(Data provided)

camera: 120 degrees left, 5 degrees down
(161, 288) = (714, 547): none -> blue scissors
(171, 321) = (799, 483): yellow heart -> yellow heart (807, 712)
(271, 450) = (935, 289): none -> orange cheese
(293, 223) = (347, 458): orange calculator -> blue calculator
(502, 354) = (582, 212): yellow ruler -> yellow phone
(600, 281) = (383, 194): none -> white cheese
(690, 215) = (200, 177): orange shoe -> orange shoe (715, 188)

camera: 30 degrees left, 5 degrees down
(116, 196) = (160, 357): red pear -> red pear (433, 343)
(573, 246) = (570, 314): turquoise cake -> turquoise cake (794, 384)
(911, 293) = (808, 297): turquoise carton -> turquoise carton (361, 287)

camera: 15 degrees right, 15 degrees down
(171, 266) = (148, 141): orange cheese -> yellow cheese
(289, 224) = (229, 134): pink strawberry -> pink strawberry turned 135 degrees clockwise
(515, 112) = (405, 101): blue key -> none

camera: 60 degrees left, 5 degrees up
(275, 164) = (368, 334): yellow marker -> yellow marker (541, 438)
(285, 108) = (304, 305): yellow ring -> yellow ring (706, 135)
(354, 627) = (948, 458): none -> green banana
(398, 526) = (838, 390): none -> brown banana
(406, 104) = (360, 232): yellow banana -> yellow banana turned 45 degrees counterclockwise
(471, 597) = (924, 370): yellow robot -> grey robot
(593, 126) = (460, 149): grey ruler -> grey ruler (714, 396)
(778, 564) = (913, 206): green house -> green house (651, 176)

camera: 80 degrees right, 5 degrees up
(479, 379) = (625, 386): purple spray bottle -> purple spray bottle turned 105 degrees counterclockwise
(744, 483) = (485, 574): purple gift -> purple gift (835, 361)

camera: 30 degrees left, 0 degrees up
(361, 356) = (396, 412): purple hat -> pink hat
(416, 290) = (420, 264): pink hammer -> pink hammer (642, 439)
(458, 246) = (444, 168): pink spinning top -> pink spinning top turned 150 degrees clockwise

(End Data provided)

Each line above that has the word "turquoise" must be copied.

(573, 246) = (570, 314): turquoise cake -> turquoise cake (794, 384)
(911, 293) = (808, 297): turquoise carton -> turquoise carton (361, 287)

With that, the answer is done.